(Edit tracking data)
--

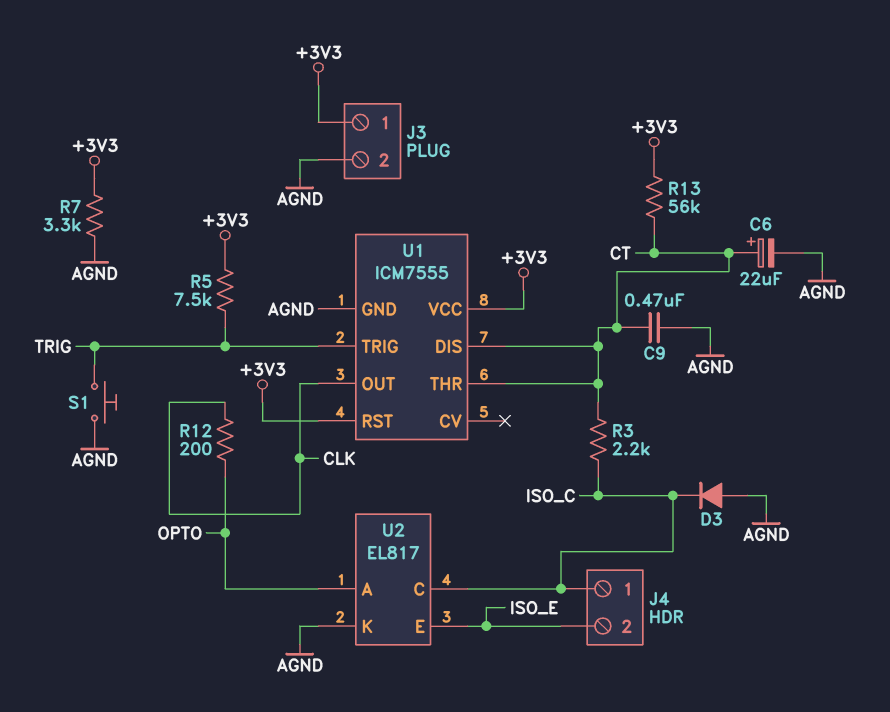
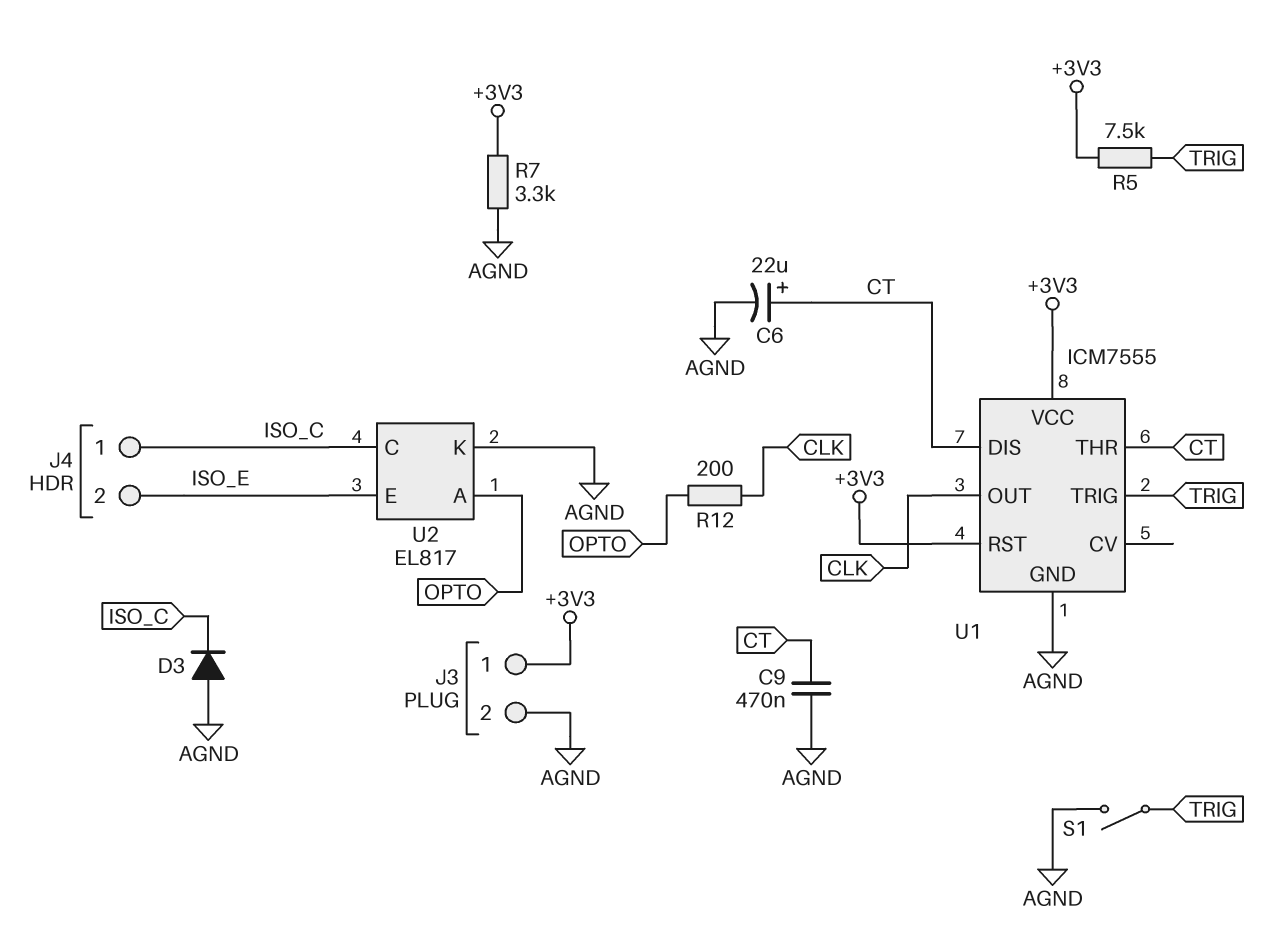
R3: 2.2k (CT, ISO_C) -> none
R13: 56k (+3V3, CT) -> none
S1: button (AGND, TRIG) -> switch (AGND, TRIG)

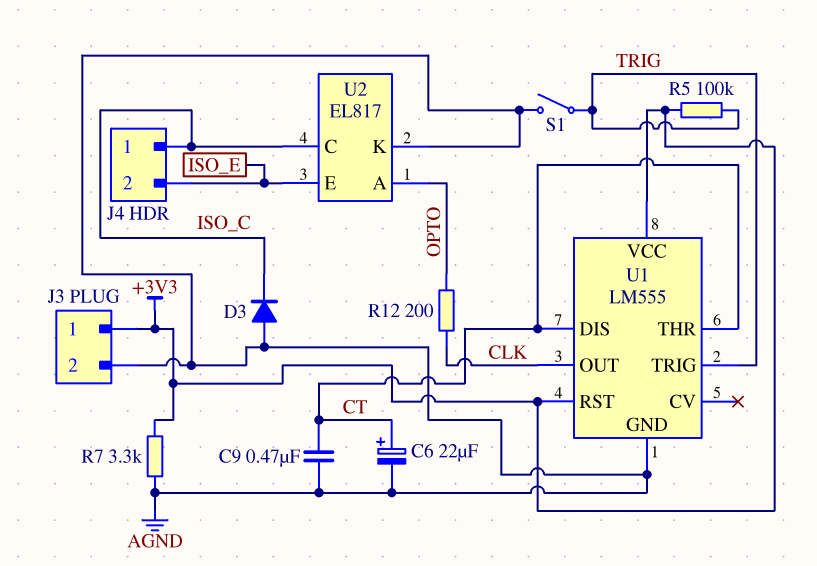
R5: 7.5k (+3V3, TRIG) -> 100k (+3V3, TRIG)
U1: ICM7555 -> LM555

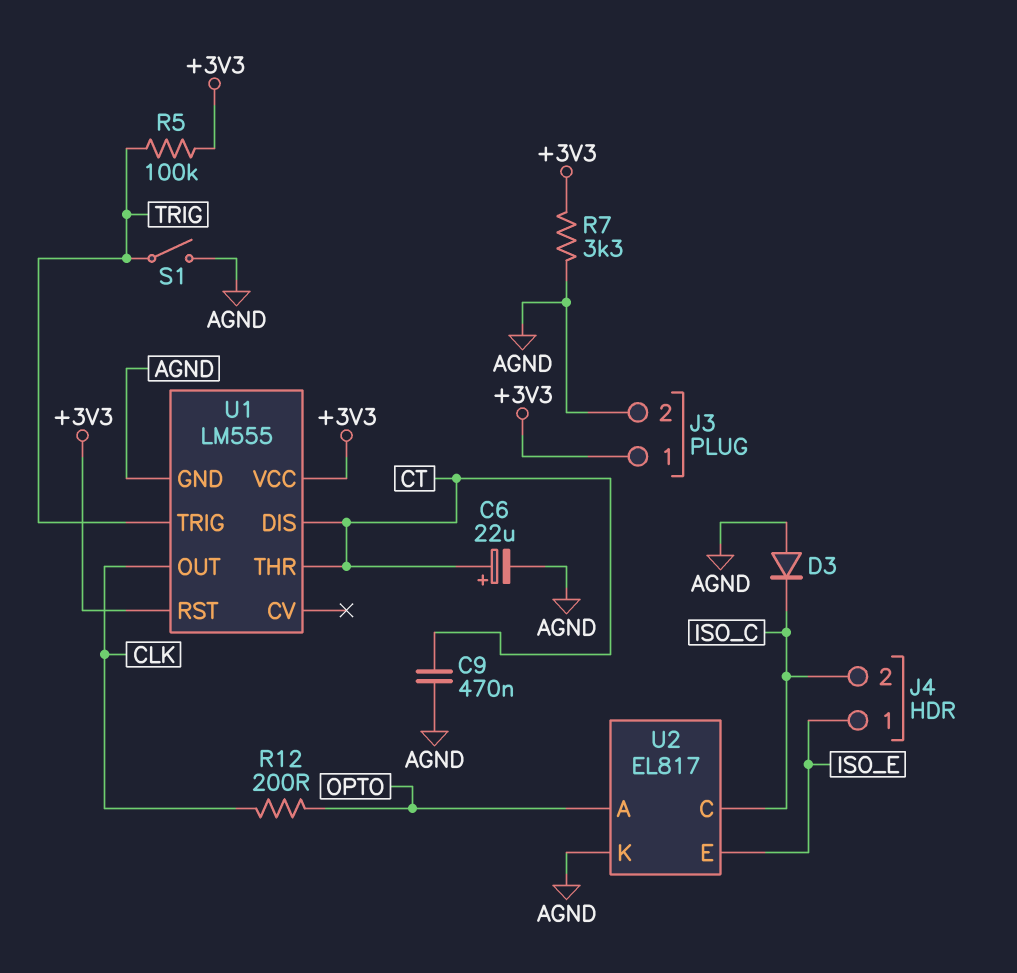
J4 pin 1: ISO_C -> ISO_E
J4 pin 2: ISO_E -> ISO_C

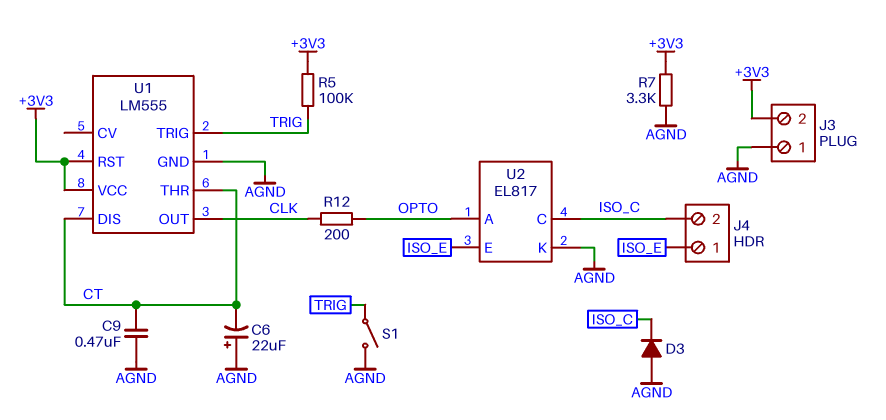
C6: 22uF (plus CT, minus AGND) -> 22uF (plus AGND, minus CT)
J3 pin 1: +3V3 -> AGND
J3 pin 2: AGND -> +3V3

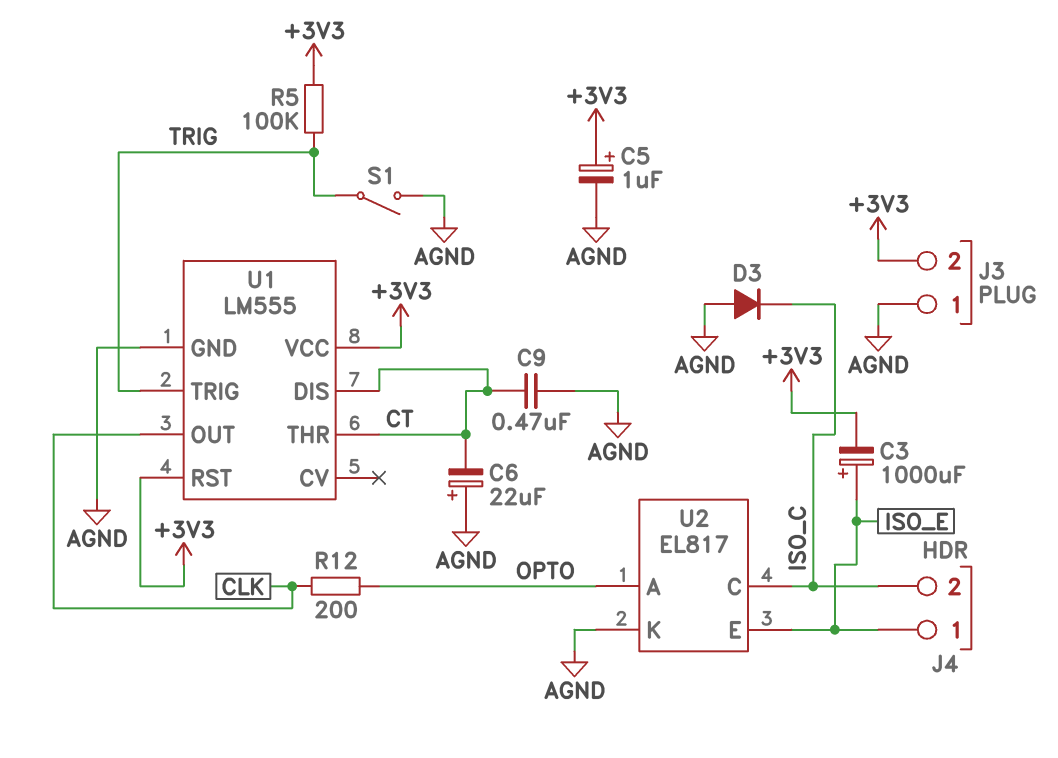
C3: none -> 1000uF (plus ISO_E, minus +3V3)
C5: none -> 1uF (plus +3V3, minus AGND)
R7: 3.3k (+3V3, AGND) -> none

--

Each record must be quoted in full and exactly. Do not include the pictures.

R3: 2.2k (CT, ISO_C) -> none
R13: 56k (+3V3, CT) -> none
S1: button (AGND, TRIG) -> switch (AGND, TRIG)

R5: 7.5k (+3V3, TRIG) -> 100k (+3V3, TRIG)
U1: ICM7555 -> LM555

J4 pin 1: ISO_C -> ISO_E
J4 pin 2: ISO_E -> ISO_C

C6: 22uF (plus CT, minus AGND) -> 22uF (plus AGND, minus CT)
J3 pin 1: +3V3 -> AGND
J3 pin 2: AGND -> +3V3

C3: none -> 1000uF (plus ISO_E, minus +3V3)
C5: none -> 1uF (plus +3V3, minus AGND)
R7: 3.3k (+3V3, AGND) -> none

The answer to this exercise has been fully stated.